■ **EXERCISE INSTRUCTIONS**
Set out each line from the following listing that includes the word "none".

■ **GIVEN INFORMATION**
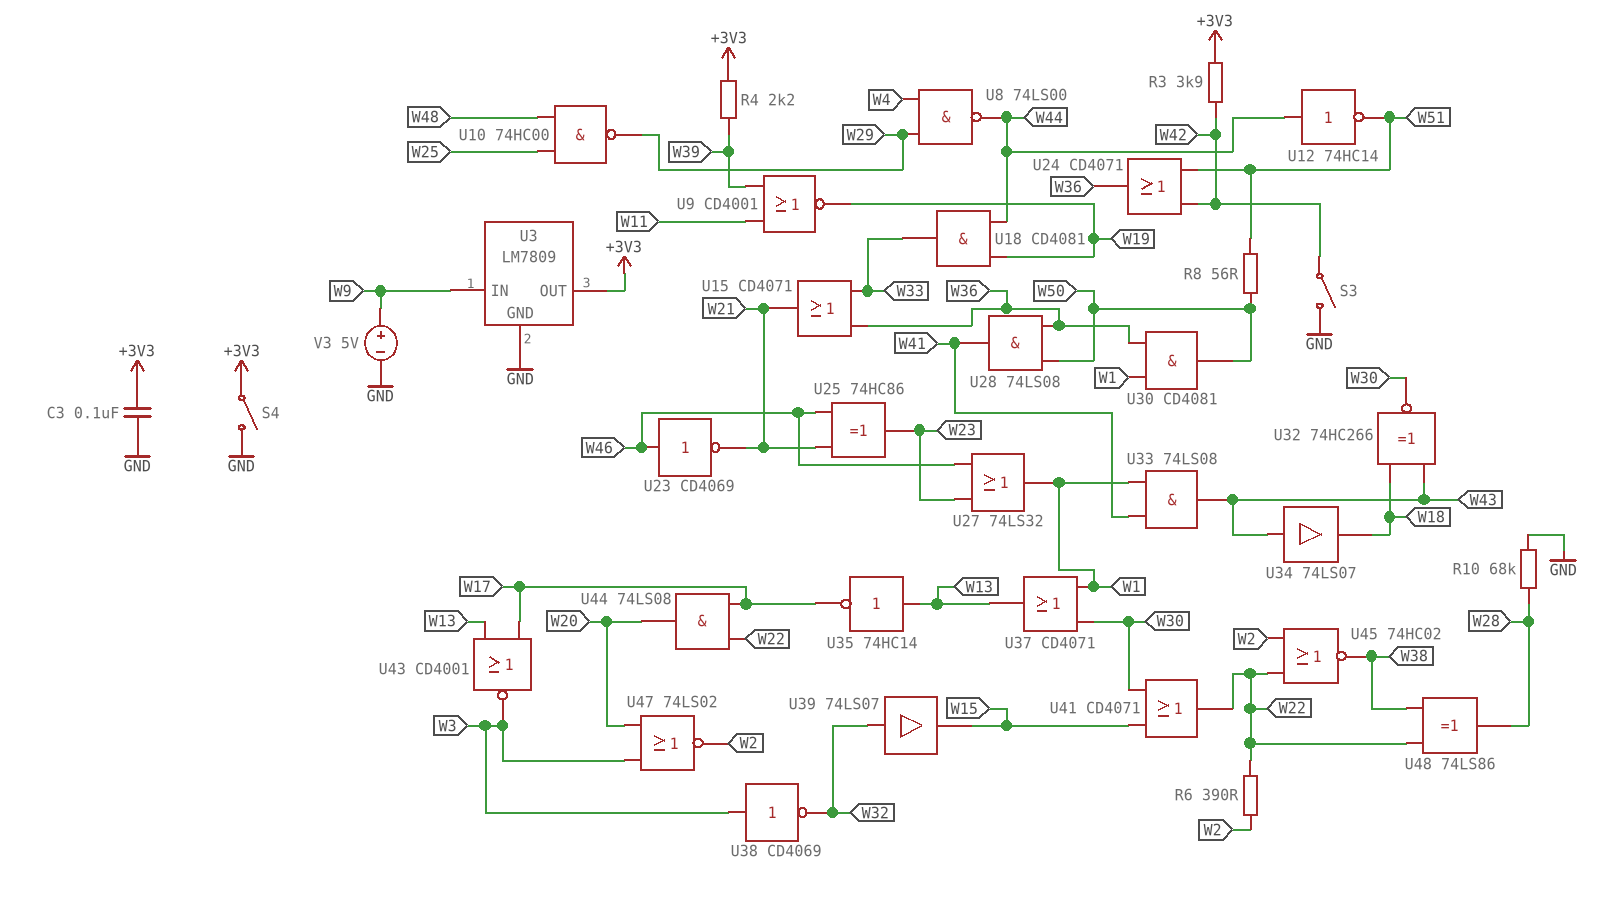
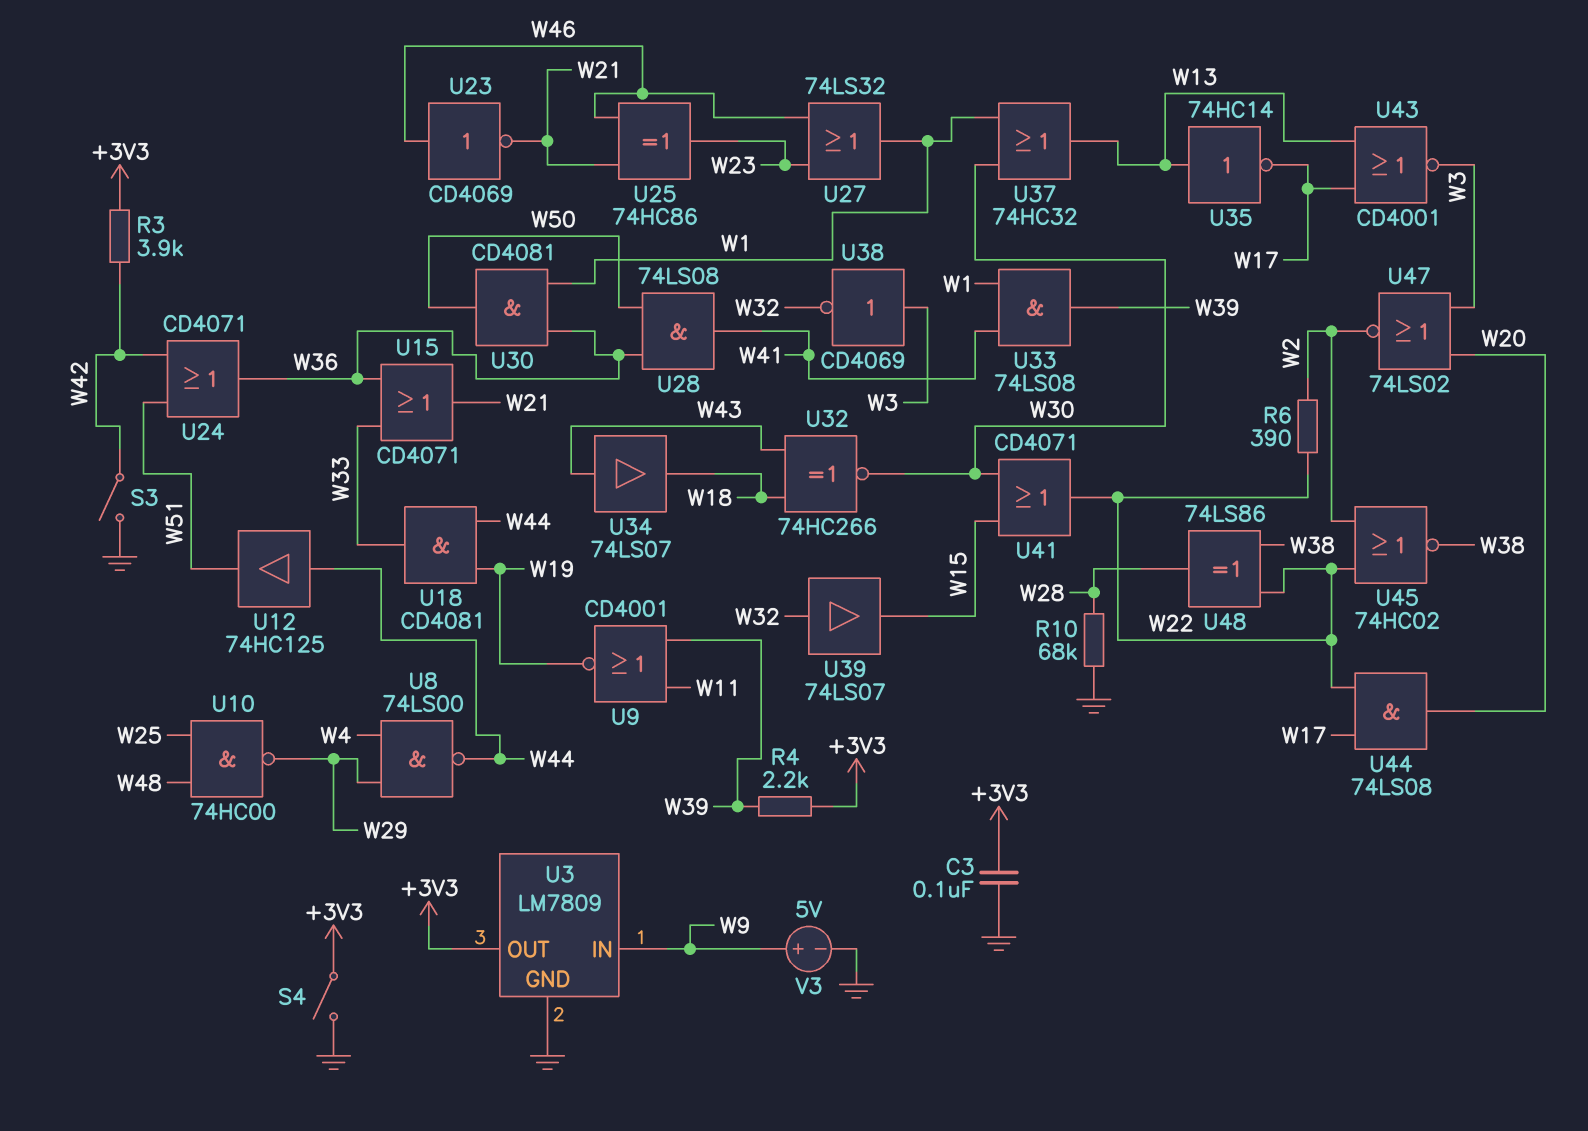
R8: 56 (W50, W51) -> none
U12: NOT 74HC14 (in W44, out W51) -> buffer 74HC125 (in W44, out W51)
U33: AND 74LS08 (in W1, in W41, out W43) -> AND 74LS08 (in W1, in W41, out W39)
U37: OR CD4071 (in W1, in W30, out W13) -> OR 74HC32 (in W1, in W30, out W13)

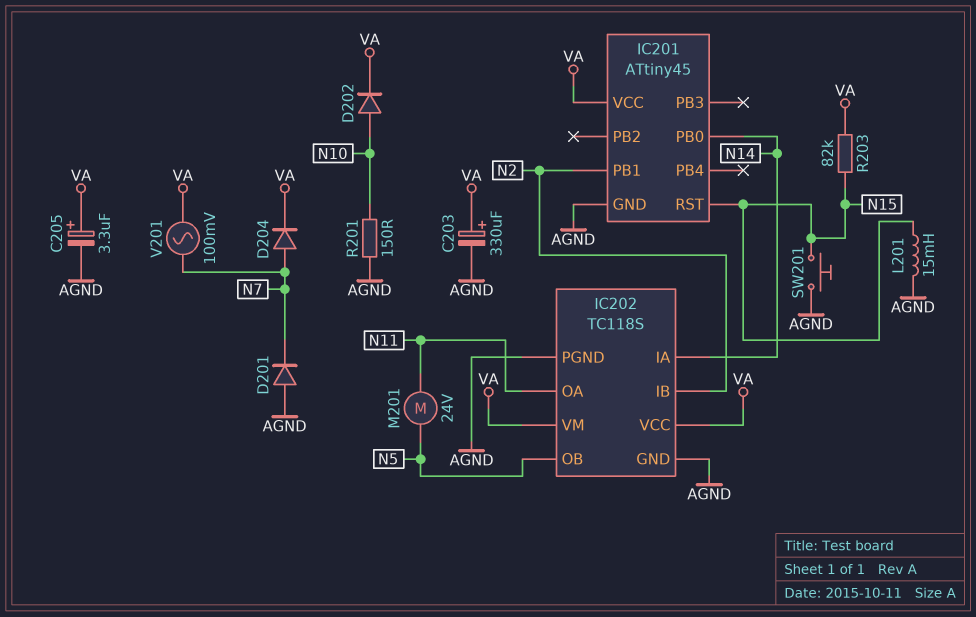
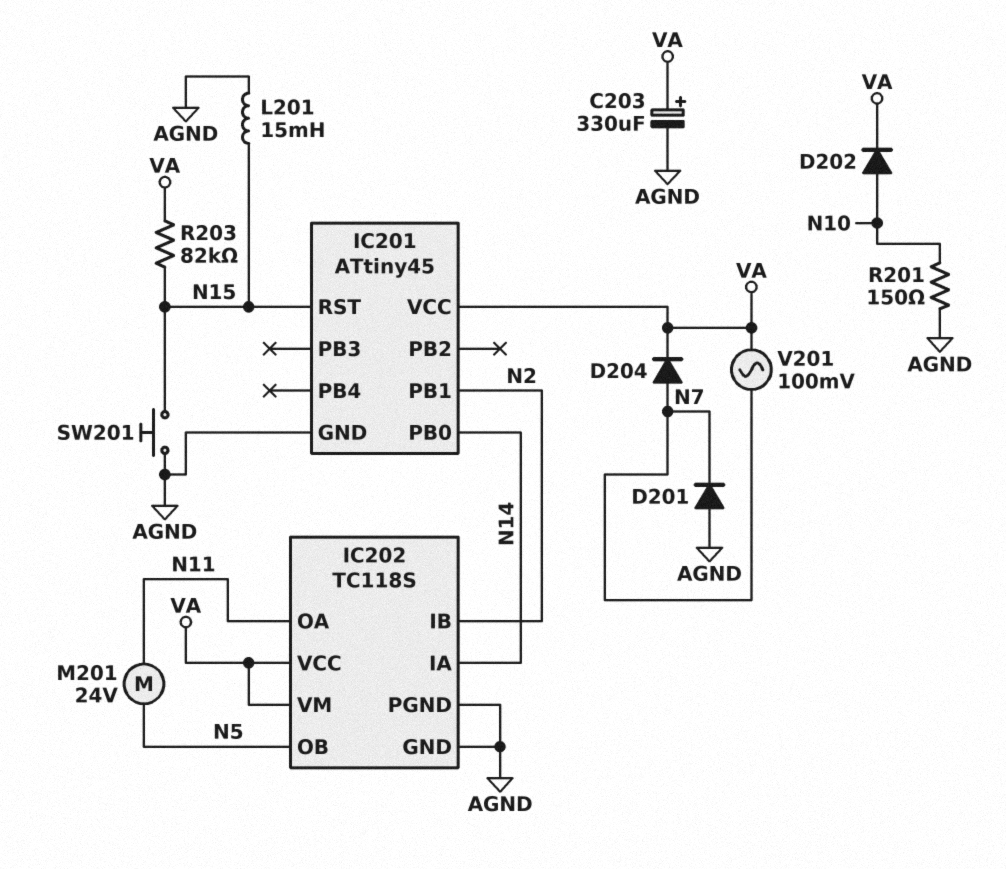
C205: 3.3uF (plus VA, minus AGND) -> none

■ **SOLUTION BELOW**
R8: 56 (W50, W51) -> none
C205: 3.3uF (plus VA, minus AGND) -> none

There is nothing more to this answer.